### GIVEN INSTRUCTION
Pull out every line in the rows below that contains the string "kern".

### RECORDS FOR PROCESSING
»»

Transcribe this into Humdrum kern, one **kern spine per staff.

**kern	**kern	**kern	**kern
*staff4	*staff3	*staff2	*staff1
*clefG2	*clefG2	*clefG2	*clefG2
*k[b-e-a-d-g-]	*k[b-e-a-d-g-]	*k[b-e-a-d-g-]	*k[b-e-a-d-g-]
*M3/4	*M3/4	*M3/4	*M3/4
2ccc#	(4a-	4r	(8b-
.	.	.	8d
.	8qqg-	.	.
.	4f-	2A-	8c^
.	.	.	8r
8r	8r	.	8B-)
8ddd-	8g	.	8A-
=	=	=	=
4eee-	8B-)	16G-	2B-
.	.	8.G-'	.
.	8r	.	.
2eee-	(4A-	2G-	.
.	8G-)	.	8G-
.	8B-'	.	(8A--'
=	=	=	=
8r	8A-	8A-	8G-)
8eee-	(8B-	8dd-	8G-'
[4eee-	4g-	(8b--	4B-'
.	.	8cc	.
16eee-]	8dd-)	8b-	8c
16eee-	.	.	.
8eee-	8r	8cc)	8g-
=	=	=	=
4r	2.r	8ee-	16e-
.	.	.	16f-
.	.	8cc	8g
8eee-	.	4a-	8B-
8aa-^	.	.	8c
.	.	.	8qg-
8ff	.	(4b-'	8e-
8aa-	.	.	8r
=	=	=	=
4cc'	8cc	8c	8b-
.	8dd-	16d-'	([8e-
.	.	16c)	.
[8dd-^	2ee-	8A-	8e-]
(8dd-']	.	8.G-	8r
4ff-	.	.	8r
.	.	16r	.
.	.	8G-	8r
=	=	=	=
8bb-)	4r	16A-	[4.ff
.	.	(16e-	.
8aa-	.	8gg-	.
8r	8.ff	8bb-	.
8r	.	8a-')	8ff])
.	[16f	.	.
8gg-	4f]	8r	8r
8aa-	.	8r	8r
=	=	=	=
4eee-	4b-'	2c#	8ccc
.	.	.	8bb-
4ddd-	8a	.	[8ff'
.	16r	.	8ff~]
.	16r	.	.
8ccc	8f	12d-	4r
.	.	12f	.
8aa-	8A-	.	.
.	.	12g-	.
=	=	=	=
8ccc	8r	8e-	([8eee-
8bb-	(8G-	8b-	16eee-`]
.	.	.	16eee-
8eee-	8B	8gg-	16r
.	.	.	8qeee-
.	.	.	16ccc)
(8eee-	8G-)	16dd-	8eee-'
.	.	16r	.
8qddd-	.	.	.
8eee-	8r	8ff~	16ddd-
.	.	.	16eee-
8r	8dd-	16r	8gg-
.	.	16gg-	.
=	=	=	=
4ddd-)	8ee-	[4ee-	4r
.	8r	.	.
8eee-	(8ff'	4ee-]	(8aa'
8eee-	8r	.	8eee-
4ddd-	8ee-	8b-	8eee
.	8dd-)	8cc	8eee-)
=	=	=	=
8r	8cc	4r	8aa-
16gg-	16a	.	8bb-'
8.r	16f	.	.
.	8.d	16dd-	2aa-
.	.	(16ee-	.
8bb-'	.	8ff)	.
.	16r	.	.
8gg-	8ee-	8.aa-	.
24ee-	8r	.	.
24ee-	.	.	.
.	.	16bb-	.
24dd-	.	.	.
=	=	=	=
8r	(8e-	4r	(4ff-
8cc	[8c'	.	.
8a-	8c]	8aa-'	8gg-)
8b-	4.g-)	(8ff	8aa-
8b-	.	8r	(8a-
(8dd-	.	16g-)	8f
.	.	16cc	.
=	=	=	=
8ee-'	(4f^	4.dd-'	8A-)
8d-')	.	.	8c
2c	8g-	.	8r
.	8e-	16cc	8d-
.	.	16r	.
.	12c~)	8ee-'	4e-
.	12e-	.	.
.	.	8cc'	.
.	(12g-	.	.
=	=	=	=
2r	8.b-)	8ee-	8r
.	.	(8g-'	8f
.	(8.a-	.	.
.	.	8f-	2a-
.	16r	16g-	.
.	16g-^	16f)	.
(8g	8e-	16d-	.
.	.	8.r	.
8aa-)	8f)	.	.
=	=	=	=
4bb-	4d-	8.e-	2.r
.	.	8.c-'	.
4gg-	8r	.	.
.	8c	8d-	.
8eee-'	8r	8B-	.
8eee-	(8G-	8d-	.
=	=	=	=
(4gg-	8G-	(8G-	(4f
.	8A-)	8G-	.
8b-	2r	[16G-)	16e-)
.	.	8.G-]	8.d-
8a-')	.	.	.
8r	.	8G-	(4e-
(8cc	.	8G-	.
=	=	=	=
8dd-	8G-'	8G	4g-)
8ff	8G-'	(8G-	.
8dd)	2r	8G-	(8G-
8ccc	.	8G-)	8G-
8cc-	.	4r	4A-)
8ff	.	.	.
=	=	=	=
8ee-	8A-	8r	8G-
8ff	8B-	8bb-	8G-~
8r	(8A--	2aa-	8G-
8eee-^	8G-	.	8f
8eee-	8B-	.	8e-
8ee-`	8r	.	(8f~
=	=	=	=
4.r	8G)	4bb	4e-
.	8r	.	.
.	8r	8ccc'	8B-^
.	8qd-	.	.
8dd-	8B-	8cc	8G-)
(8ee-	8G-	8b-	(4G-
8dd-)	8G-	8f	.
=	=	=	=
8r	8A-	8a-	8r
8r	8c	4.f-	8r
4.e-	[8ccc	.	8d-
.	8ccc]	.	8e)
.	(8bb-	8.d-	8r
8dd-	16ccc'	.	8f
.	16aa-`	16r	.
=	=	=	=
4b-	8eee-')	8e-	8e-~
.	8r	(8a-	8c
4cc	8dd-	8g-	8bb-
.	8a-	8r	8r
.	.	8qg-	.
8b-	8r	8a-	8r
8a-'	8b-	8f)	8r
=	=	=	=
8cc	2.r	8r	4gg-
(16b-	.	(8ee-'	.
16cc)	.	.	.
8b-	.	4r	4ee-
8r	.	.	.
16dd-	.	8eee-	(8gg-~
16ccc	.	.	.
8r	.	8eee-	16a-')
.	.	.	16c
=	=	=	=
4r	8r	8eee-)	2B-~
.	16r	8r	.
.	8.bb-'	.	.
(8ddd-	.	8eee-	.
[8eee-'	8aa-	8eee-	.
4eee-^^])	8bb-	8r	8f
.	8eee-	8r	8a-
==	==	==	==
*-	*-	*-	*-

««

### SOLUTION TO THIS TASK
Transcribe this into Humdrum kern, one **kern spine per staff.
**kern	**kern	**kern	**kern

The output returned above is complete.